> _GOAL_: Reproduce the entire listing below verbatim, from its first line through its last.

> _MATERIAL PROVIDED_:
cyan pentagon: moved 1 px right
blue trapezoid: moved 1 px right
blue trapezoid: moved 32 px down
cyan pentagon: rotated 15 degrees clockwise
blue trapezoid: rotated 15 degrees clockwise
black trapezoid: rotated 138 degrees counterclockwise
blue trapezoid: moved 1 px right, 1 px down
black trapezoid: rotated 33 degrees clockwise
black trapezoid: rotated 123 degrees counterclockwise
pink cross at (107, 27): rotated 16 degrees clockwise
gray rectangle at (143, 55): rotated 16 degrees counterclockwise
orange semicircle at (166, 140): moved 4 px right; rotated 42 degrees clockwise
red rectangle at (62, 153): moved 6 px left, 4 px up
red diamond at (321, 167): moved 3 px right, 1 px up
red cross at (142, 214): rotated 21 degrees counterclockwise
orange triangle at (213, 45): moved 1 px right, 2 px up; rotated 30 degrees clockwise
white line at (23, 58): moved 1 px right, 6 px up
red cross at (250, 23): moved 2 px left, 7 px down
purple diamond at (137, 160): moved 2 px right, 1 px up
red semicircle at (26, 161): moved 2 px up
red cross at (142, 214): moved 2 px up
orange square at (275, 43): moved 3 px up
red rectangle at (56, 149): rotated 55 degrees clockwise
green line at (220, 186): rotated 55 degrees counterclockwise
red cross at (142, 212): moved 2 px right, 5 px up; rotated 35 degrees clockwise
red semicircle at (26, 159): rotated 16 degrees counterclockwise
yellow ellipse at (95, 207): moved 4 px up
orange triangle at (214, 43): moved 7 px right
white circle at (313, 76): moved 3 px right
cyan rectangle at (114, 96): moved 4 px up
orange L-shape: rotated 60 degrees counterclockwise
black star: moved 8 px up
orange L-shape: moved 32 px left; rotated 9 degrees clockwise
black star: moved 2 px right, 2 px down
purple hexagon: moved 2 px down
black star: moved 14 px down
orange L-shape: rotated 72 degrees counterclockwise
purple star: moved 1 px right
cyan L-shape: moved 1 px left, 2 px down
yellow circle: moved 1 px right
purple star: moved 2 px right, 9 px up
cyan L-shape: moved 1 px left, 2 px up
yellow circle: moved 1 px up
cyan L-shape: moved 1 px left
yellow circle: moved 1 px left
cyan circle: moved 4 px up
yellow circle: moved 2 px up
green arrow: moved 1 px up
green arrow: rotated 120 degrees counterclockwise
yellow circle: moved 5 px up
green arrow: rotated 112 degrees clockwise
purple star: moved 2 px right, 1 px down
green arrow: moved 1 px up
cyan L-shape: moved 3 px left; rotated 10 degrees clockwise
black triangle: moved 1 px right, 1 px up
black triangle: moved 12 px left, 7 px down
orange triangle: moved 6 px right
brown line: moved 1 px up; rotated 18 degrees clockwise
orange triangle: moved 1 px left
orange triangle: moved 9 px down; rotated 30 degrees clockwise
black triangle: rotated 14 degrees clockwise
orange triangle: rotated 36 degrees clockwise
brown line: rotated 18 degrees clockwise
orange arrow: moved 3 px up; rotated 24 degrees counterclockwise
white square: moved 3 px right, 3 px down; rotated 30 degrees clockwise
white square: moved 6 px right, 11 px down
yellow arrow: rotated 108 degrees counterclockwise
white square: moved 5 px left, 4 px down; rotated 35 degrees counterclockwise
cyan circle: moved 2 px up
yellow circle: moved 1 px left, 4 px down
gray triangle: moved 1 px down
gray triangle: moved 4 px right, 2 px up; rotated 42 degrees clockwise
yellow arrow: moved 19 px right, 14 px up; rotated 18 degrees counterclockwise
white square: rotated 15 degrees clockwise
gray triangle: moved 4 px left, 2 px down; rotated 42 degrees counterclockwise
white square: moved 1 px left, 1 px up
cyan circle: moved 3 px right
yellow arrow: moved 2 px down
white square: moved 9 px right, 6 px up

> _EXERCISE RESPONSE_:
cyan pentagon: moved 1 px right
blue trapezoid: moved 1 px right
blue trapezoid: moved 32 px down
cyan pentagon: rotated 15 degrees clockwise
blue trapezoid: rotated 15 degrees clockwise
black trapezoid: rotated 138 degrees counterclockwise
blue trapezoid: moved 1 px right, 1 px down
black trapezoid: rotated 33 degrees clockwise
black trapezoid: rotated 123 degrees counterclockwise
pink cross at (107, 27): rotated 16 degrees clockwise
gray rectangle at (143, 55): rotated 16 degrees counterclockwise
orange semicircle at (166, 140): moved 4 px right; rotated 42 degrees clockwise
red rectangle at (62, 153): moved 6 px left, 4 px up
red diamond at (321, 167): moved 3 px right, 1 px up
red cross at (142, 214): rotated 21 degrees counterclockwise
orange triangle at (213, 45): moved 1 px right, 2 px up; rotated 30 degrees clockwise
white line at (23, 58): moved 1 px right, 6 px up
red cross at (250, 23): moved 2 px left, 7 px down
purple diamond at (137, 160): moved 2 px right, 1 px up
red semicircle at (26, 161): moved 2 px up
red cross at (142, 214): moved 2 px up
orange square at (275, 43): moved 3 px up
red rectangle at (56, 149): rotated 55 degrees clockwise
green line at (220, 186): rotated 55 degrees counterclockwise
red cross at (142, 212): moved 2 px right, 5 px up; rotated 35 degrees clockwise
red semicircle at (26, 159): rotated 16 degrees counterclockwise
yellow ellipse at (95, 207): moved 4 px up
orange triangle at (214, 43): moved 7 px right
white circle at (313, 76): moved 3 px right
cyan rectangle at (114, 96): moved 4 px up
orange L-shape: rotated 60 degrees counterclockwise
black star: moved 8 px up
orange L-shape: moved 32 px left; rotated 9 degrees clockwise
black star: moved 2 px right, 2 px down
purple hexagon: moved 2 px down
black star: moved 14 px down
orange L-shape: rotated 72 degrees counterclockwise
purple star: moved 1 px right
cyan L-shape: moved 1 px left, 2 px down
yellow circle: moved 1 px right
purple star: moved 2 px right, 9 px up
cyan L-shape: moved 1 px left, 2 px up
yellow circle: moved 1 px up
cyan L-shape: moved 1 px left
yellow circle: moved 1 px left
cyan circle: moved 4 px up
yellow circle: moved 2 px up
green arrow: moved 1 px up
green arrow: rotated 120 degrees counterclockwise
yellow circle: moved 5 px up
green arrow: rotated 112 degrees clockwise
purple star: moved 2 px right, 1 px down
green arrow: moved 1 px up
cyan L-shape: moved 3 px left; rotated 10 degrees clockwise
black triangle: moved 1 px right, 1 px up
black triangle: moved 12 px left, 7 px down
orange triangle: moved 6 px right
brown line: moved 1 px up; rotated 18 degrees clockwise
orange triangle: moved 1 px left
orange triangle: moved 9 px down; rotated 30 degrees clockwise
black triangle: rotated 14 degrees clockwise
orange triangle: rotated 36 degrees clockwise
brown line: rotated 18 degrees clockwise
orange arrow: moved 3 px up; rotated 24 degrees counterclockwise
white square: moved 3 px right, 3 px down; rotated 30 degrees clockwise
white square: moved 6 px right, 11 px down
yellow arrow: rotated 108 degrees counterclockwise
white square: moved 5 px left, 4 px down; rotated 35 degrees counterclockwise
cyan circle: moved 2 px up
yellow circle: moved 1 px left, 4 px down
gray triangle: moved 1 px down
gray triangle: moved 4 px right, 2 px up; rotated 42 degrees clockwise
yellow arrow: moved 19 px right, 14 px up; rotated 18 degrees counterclockwise
white square: rotated 15 degrees clockwise
gray triangle: moved 4 px left, 2 px down; rotated 42 degrees counterclockwise
white square: moved 1 px left, 1 px up
cyan circle: moved 3 px right
yellow arrow: moved 2 px down
white square: moved 9 px right, 6 px up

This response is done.